Task: Can you copy, word for word, the lines of the entries below from the one containing "120 m inside the frame." through the one containing "road 6 (residential): [(283,0),(392,67)]"?

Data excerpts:
################
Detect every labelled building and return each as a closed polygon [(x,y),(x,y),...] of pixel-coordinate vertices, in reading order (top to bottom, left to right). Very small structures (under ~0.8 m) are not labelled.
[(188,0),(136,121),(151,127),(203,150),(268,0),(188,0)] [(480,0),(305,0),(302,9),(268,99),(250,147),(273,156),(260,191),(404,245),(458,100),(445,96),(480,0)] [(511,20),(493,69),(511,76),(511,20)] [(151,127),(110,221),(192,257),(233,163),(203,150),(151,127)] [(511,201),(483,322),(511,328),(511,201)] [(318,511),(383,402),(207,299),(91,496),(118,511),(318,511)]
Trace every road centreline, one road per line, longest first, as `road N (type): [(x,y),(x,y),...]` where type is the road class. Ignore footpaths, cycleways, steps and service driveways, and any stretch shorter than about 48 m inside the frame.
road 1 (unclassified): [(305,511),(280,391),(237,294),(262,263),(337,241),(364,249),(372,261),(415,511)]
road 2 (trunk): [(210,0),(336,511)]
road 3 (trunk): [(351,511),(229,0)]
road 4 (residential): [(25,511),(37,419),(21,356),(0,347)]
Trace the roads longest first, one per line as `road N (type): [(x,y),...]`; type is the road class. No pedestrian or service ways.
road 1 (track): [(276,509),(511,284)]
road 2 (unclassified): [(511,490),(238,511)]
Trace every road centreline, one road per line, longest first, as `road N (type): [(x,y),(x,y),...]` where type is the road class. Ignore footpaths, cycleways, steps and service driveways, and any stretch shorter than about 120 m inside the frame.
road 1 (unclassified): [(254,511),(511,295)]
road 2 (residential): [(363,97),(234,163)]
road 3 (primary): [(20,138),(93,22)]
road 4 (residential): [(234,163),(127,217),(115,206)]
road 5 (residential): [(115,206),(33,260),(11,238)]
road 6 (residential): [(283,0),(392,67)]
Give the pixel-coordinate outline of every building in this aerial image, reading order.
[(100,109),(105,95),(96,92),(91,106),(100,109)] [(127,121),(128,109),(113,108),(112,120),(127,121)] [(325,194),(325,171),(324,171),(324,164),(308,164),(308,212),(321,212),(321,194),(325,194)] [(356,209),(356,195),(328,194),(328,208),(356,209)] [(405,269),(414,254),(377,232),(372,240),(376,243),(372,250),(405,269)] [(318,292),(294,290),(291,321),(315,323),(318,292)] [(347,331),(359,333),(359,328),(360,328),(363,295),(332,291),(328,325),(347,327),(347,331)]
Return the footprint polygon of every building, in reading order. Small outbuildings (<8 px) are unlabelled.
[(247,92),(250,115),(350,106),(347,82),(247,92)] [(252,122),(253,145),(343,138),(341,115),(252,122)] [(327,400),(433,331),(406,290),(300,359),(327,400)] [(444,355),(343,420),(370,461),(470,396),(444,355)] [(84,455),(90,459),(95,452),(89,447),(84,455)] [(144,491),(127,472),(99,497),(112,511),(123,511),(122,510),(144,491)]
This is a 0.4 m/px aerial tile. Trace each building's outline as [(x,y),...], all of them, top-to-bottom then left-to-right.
################
Result:
Trace every road centreline, one road per line, longest first, as `road N (type): [(x,y),(x,y),...]` where type is the road class. Ignore footpaths, cycleways, steps and service driveways, and any stretch shorter than about 120 m inside the frame.
road 1 (unclassified): [(254,511),(511,295)]
road 2 (residential): [(363,97),(234,163)]
road 3 (primary): [(20,138),(93,22)]
road 4 (residential): [(234,163),(127,217),(115,206)]
road 5 (residential): [(115,206),(33,260),(11,238)]
road 6 (residential): [(283,0),(392,67)]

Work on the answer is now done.